## [Exercise data]
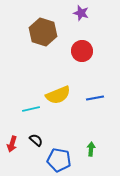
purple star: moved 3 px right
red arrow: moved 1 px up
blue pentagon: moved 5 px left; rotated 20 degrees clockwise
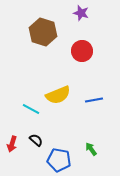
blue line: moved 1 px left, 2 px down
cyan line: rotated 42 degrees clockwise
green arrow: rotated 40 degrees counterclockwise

## [Written problem]
Convert every line above into a Markdown table with the columns "No." and "Line", numbering the rows and omitting blank lines. Leave the pictures out of the answer.

## [Complete response]
| No. | Line |
|---|---|
| 1 | purple star: moved 3 px right |
| 2 | red arrow: moved 1 px up |
| 3 | blue pentagon: moved 5 px left; rotated 20 degrees clockwise |
| 4 | blue line: moved 1 px left, 2 px down |
| 5 | cyan line: rotated 42 degrees clockwise |
| 6 | green arrow: rotated 40 degrees counterclockwise |